Start of Task inputs

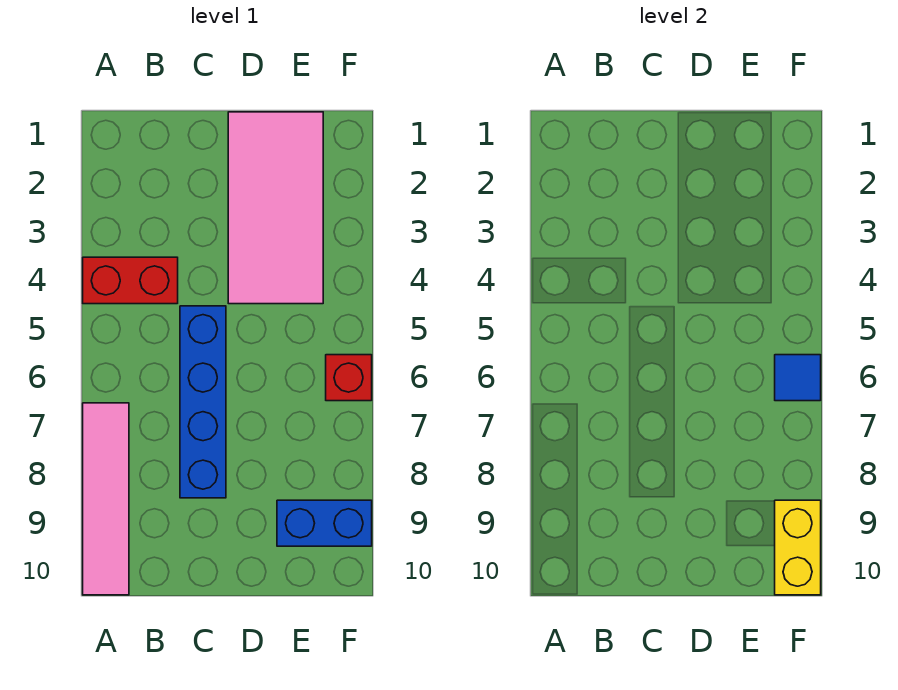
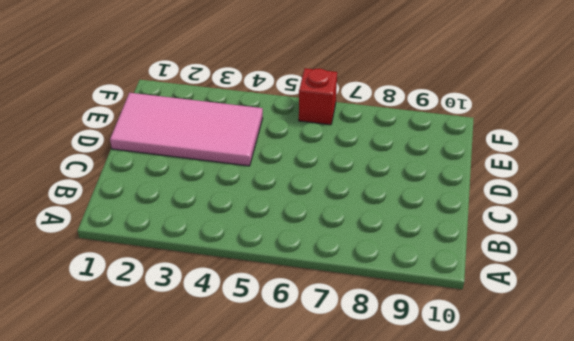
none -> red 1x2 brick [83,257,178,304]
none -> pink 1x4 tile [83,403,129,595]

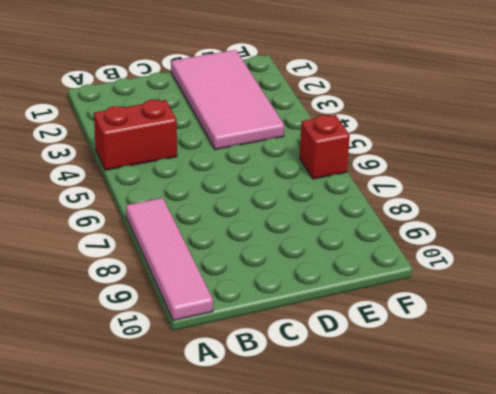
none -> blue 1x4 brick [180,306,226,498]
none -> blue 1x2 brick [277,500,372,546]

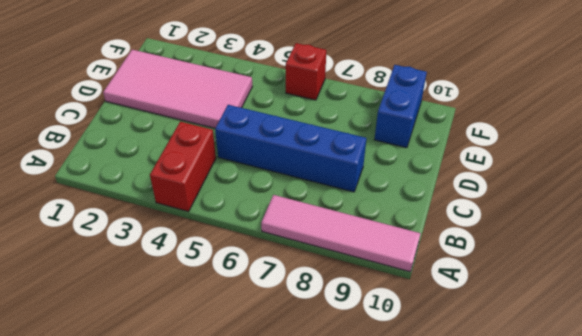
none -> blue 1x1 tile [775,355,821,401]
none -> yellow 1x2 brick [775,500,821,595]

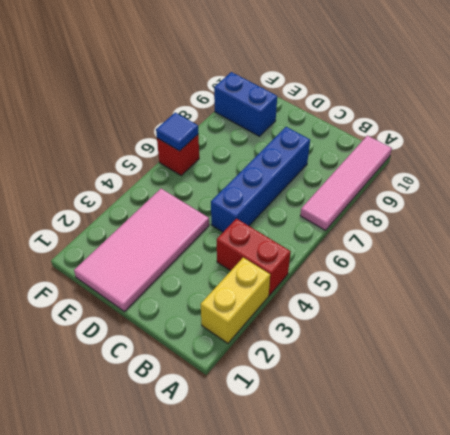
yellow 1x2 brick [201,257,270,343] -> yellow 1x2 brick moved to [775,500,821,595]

End of Task inputs

In the records above, find the line that contains "none -> blue 1x1 tile [775,355,821,401]". Retype it and every line after it, exactly, leaving out all pictures.

▸ **Response**:
none -> blue 1x1 tile [775,355,821,401]
none -> yellow 1x2 brick [775,500,821,595]

yellow 1x2 brick [201,257,270,343] -> yellow 1x2 brick moved to [775,500,821,595]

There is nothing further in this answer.